(Version difference data)
────────────────────

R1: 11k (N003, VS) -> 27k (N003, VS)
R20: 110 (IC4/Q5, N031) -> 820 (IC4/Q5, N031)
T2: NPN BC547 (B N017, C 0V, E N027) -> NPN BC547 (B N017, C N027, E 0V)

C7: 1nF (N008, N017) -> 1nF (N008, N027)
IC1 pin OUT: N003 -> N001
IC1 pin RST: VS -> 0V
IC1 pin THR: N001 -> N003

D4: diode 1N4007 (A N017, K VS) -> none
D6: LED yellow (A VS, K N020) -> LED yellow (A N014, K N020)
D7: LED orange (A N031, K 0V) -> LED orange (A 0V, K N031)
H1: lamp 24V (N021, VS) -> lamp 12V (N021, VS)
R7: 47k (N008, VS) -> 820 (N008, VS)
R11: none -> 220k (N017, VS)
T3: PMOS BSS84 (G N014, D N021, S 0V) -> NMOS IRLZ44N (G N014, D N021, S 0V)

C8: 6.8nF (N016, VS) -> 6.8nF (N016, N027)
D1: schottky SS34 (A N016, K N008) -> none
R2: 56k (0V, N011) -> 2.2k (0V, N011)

────────────────────

## BRIEF
Write out, exactly as given, the line containing "R7: 47k (N008, VS) -> 820 (N008, VS)" and every line after it to the end of the records. Include nothing else.

## TASK RESULT
R7: 47k (N008, VS) -> 820 (N008, VS)
R11: none -> 220k (N017, VS)
T3: PMOS BSS84 (G N014, D N021, S 0V) -> NMOS IRLZ44N (G N014, D N021, S 0V)

C8: 6.8nF (N016, VS) -> 6.8nF (N016, N027)
D1: schottky SS34 (A N016, K N008) -> none
R2: 56k (0V, N011) -> 2.2k (0V, N011)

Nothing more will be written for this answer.